• **TASK REQUIREMENTS**: Using the listing below, say how many of its lines hold "apple". Offer nothing beyond the number.

• **DATA EXTRACT**:
◆ ◆ ◆ ◆ ◆ ◆ ◆

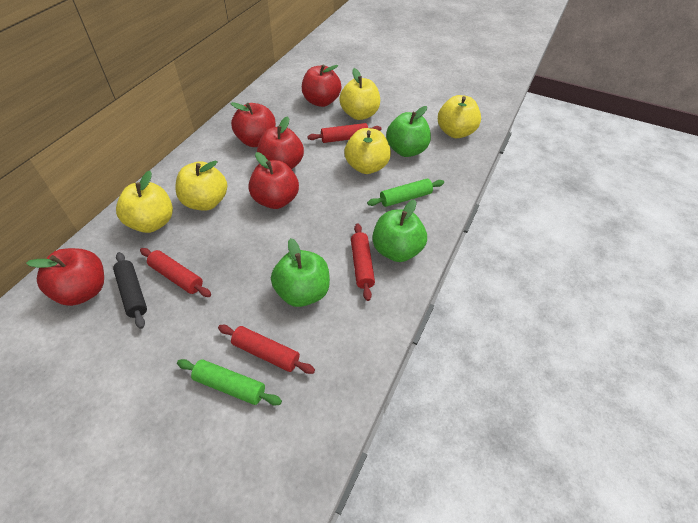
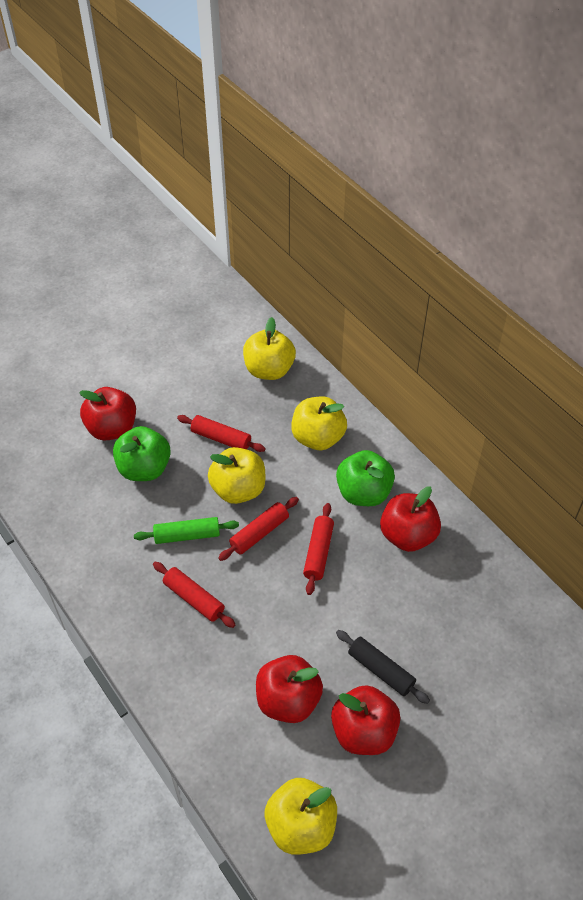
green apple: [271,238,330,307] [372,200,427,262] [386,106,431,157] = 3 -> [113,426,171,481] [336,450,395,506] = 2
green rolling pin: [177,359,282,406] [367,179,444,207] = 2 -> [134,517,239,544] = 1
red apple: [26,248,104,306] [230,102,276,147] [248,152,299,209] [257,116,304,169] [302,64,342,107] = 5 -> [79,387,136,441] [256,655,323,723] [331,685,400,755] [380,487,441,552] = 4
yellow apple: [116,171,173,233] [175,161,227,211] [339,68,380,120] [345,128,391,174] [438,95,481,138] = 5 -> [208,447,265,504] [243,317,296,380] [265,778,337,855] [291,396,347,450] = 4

◆ ◆ ◆ ◆ ◆ ◆ ◆

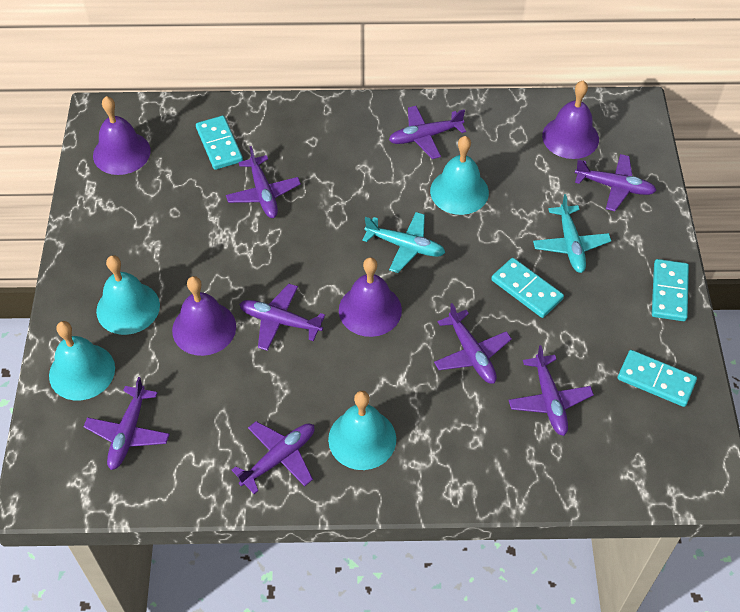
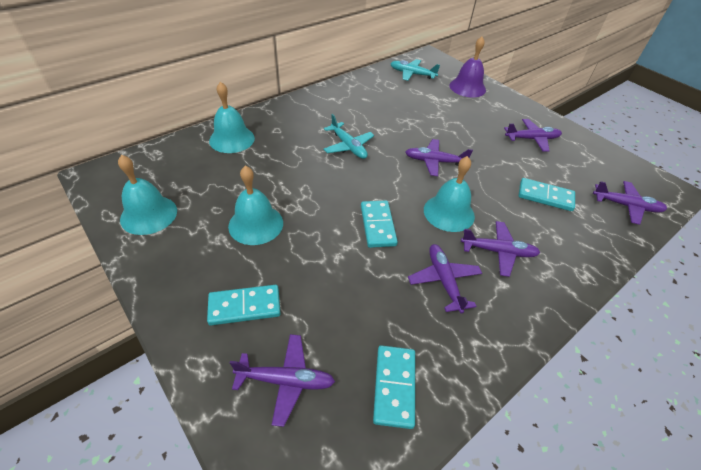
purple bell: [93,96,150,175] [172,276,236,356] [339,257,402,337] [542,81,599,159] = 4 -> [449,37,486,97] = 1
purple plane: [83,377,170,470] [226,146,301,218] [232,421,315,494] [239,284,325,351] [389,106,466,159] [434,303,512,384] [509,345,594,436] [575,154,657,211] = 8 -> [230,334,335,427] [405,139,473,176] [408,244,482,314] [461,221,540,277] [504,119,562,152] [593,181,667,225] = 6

◆ ◆ ◆ ◆ ◆ ◆ ◆

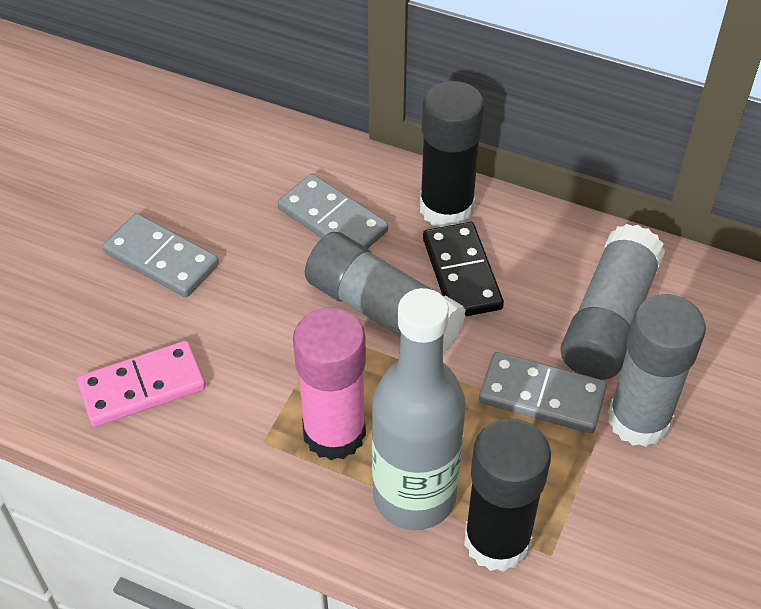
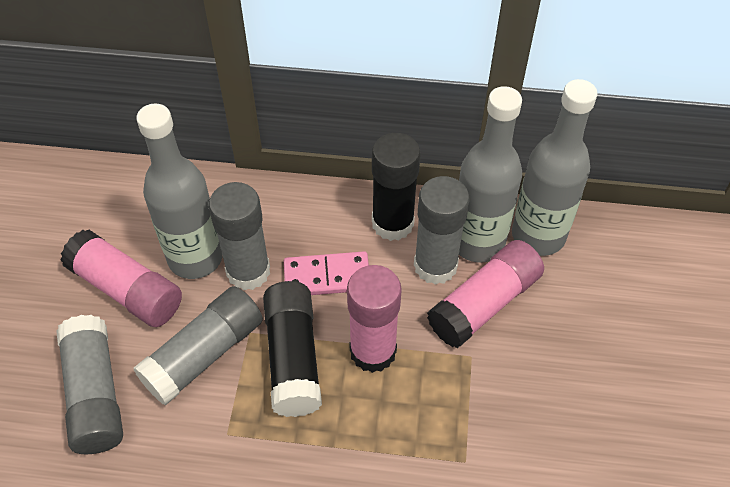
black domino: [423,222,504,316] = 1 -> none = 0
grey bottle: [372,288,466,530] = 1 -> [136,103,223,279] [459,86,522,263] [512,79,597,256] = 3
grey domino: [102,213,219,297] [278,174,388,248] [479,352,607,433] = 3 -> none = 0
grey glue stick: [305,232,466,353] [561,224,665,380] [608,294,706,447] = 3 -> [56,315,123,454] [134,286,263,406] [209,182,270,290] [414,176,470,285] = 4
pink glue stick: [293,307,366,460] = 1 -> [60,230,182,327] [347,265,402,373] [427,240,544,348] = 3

◆ ◆ ◆ ◆ ◆ ◆ ◆

• **SOLUTION TO THE PROBLEM**: 3